The entries below must be retyped in full. Keep every word the same.
:::::
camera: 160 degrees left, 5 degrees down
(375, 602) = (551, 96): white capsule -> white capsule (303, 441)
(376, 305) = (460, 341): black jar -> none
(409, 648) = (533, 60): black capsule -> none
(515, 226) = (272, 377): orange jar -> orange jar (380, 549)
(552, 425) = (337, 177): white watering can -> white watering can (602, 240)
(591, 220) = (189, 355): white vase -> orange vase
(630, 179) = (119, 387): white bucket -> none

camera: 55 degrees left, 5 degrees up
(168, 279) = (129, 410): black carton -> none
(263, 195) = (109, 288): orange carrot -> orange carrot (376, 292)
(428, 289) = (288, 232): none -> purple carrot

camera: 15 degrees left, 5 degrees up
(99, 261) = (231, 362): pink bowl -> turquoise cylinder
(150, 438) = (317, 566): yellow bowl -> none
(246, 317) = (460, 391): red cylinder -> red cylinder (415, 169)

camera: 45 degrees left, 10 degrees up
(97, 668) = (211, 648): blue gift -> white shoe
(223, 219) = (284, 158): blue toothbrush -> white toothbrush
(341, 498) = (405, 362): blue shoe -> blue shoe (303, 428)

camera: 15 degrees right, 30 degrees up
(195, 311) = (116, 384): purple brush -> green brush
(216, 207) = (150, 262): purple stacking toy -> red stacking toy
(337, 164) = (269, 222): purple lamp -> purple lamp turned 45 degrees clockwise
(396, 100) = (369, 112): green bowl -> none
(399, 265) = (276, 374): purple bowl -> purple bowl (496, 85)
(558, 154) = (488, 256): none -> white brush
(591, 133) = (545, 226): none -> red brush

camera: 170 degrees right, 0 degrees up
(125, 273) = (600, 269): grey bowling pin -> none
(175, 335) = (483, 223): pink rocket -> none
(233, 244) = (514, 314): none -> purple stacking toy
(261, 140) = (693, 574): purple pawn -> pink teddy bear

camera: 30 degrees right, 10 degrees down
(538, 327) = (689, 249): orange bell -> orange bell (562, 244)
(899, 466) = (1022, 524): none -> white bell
:::::
> SOLUTION FOR THIS PROBLEM
camera: 160 degrees left, 5 degrees down
(375, 602) = (551, 96): white capsule -> white capsule (303, 441)
(376, 305) = (460, 341): black jar -> none
(409, 648) = (533, 60): black capsule -> none
(515, 226) = (272, 377): orange jar -> orange jar (380, 549)
(552, 425) = (337, 177): white watering can -> white watering can (602, 240)
(591, 220) = (189, 355): white vase -> orange vase
(630, 179) = (119, 387): white bucket -> none

camera: 55 degrees left, 5 degrees up
(168, 279) = (129, 410): black carton -> none
(263, 195) = (109, 288): orange carrot -> orange carrot (376, 292)
(428, 289) = (288, 232): none -> purple carrot

camera: 15 degrees left, 5 degrees up
(99, 261) = (231, 362): pink bowl -> turquoise cylinder
(150, 438) = (317, 566): yellow bowl -> none
(246, 317) = (460, 391): red cylinder -> red cylinder (415, 169)

camera: 45 degrees left, 10 degrees up
(97, 668) = (211, 648): blue gift -> white shoe
(223, 219) = (284, 158): blue toothbrush -> white toothbrush
(341, 498) = (405, 362): blue shoe -> blue shoe (303, 428)

camera: 15 degrees right, 30 degrees up
(195, 311) = (116, 384): purple brush -> green brush
(216, 207) = (150, 262): purple stacking toy -> red stacking toy
(337, 164) = (269, 222): purple lamp -> purple lamp turned 45 degrees clockwise
(396, 100) = (369, 112): green bowl -> none
(399, 265) = (276, 374): purple bowl -> purple bowl (496, 85)
(558, 154) = (488, 256): none -> white brush
(591, 133) = (545, 226): none -> red brush

camera: 170 degrees right, 0 degrees up
(125, 273) = (600, 269): grey bowling pin -> none
(175, 335) = (483, 223): pink rocket -> none
(233, 244) = (514, 314): none -> purple stacking toy
(261, 140) = (693, 574): purple pawn -> pink teddy bear

camera: 30 degrees right, 10 degrees down
(538, 327) = (689, 249): orange bell -> orange bell (562, 244)
(899, 466) = (1022, 524): none -> white bell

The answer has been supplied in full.